**Problem details:**
Among the lines below, restate word for word only those from the line with "camera: 50 degrees left, 0 degrees up" through the line with "(778, 179) = (532, 165): white", with both end lines kept.

**Provided records:**
--- START ---

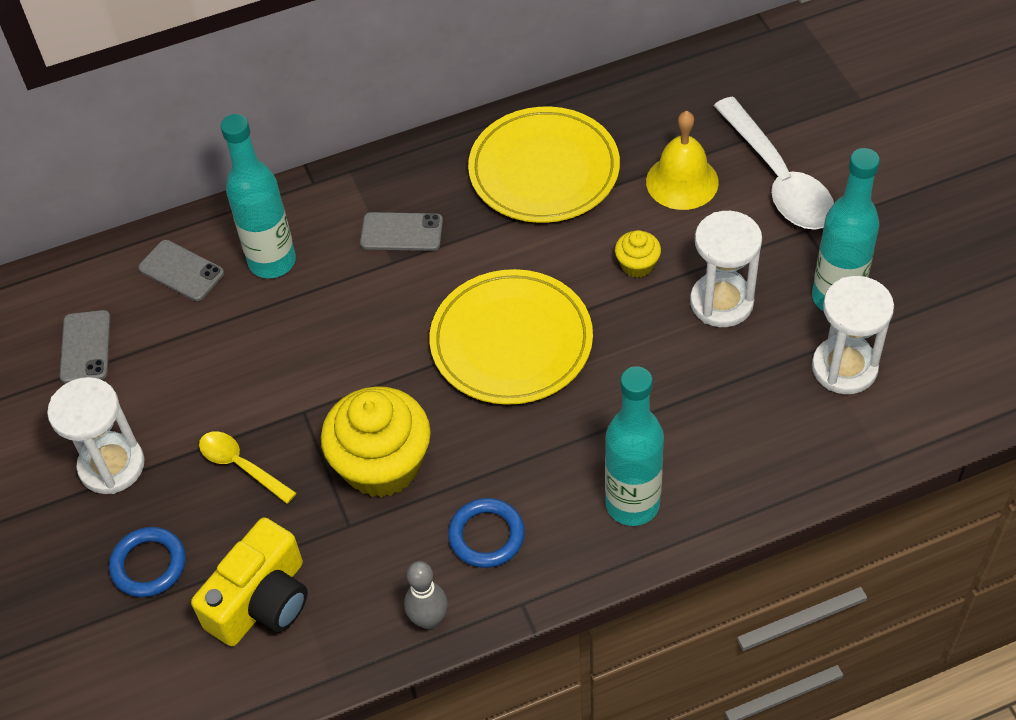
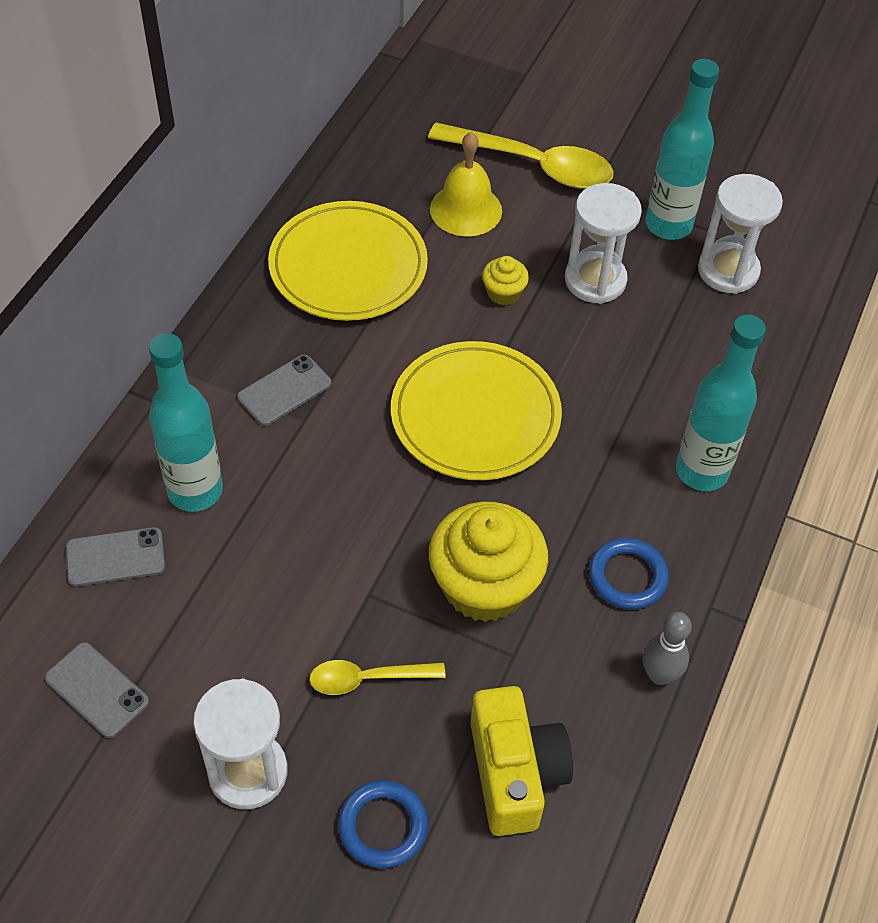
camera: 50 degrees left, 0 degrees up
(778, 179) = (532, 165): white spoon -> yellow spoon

--- END ---
--- START ---

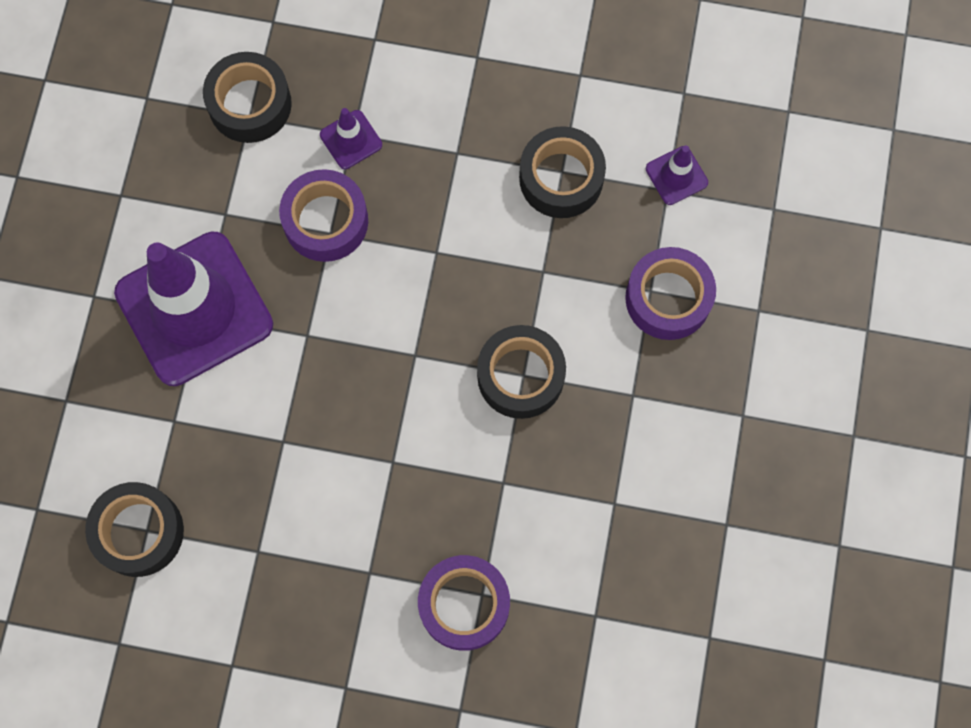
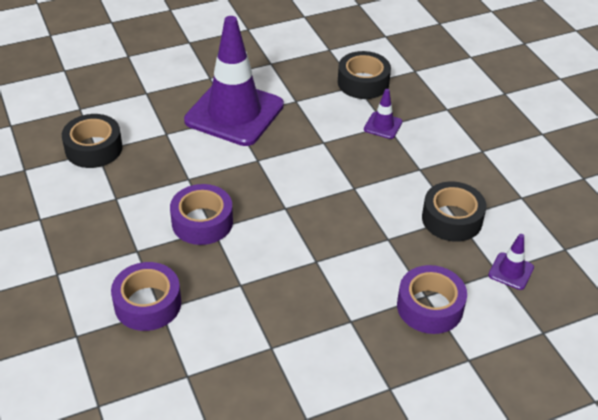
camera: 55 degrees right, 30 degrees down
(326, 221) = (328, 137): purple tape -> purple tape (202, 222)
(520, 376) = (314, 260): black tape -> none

--- END ---
--- START ---

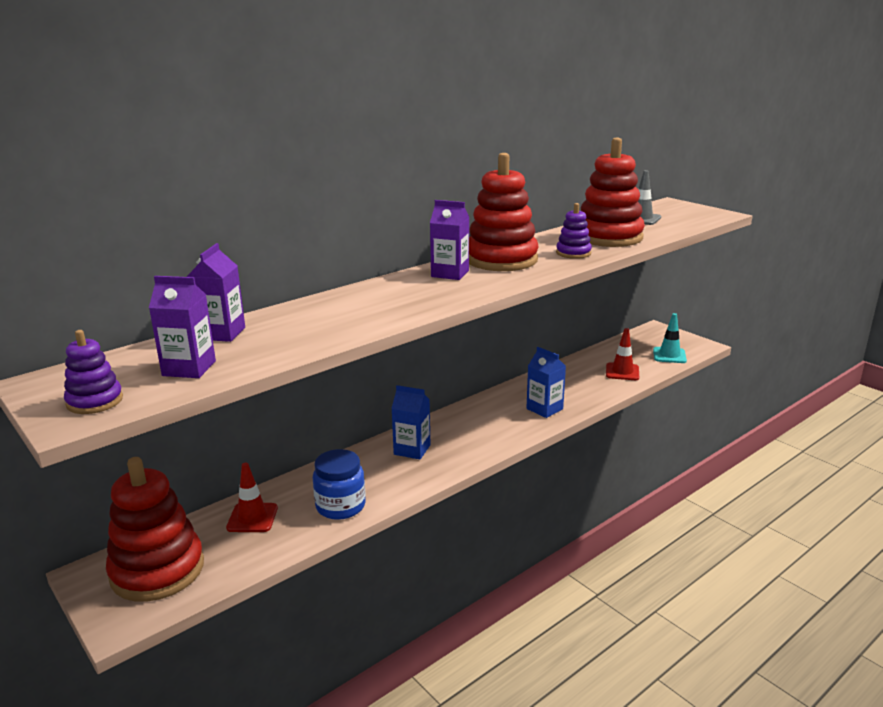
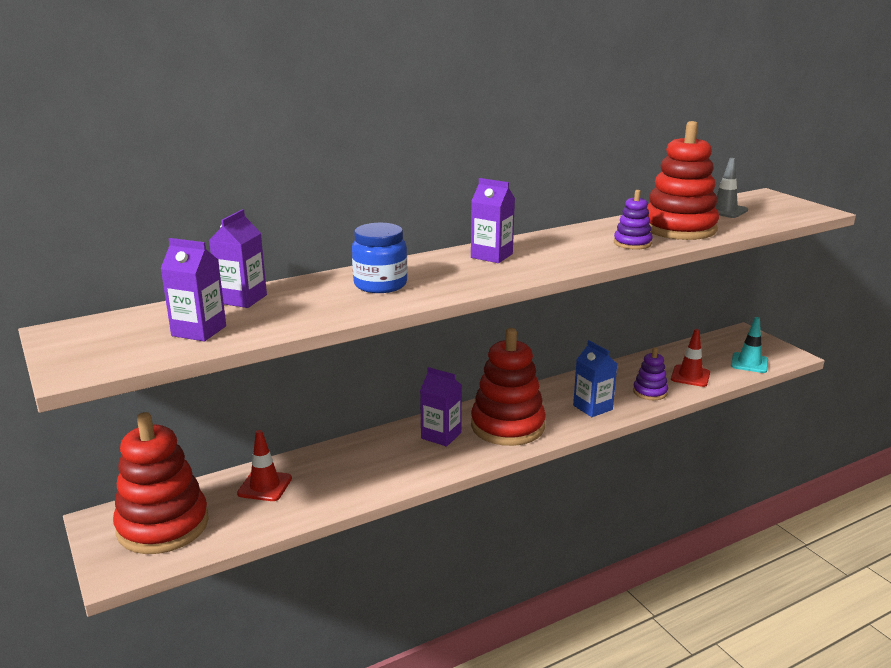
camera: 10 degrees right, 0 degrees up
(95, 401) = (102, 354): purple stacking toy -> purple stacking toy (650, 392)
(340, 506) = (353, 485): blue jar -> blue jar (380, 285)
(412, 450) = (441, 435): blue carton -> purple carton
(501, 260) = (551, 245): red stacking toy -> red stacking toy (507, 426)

--- END ---

**Solved problem:**
camera: 50 degrees left, 0 degrees up
(778, 179) = (532, 165): white spoon -> yellow spoon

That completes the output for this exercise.